**Task directions**
Go through the entries and say how many lines contain the string "right". The number is the whole answer.

[Image sequences with shape edits]
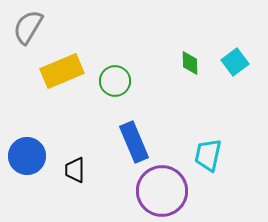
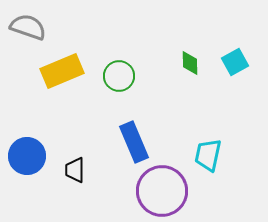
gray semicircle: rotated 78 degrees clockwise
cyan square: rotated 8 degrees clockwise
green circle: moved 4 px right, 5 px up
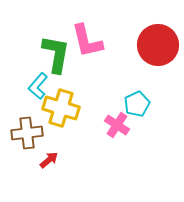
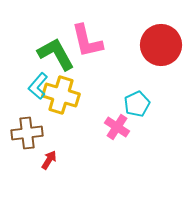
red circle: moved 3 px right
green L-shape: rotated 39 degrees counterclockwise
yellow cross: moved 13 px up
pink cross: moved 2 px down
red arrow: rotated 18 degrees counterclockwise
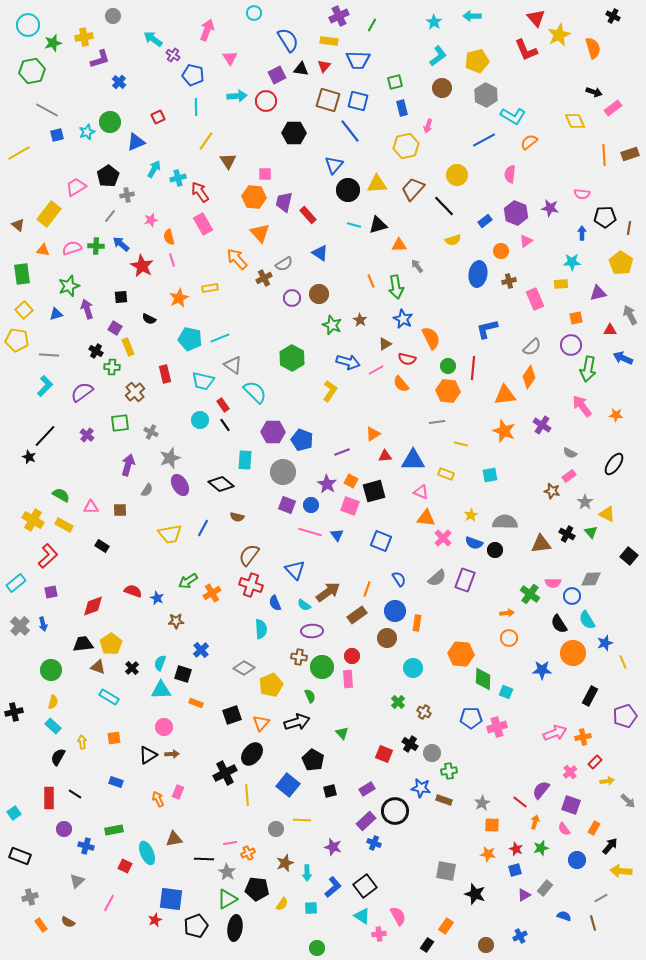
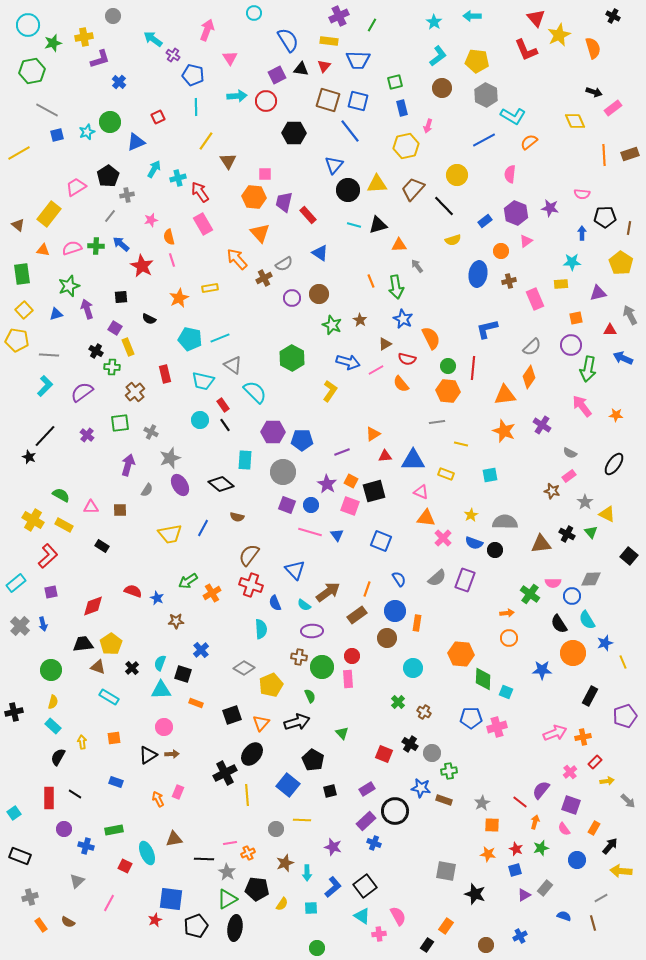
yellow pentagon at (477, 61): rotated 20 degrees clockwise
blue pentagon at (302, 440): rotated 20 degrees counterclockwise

**Written response**
2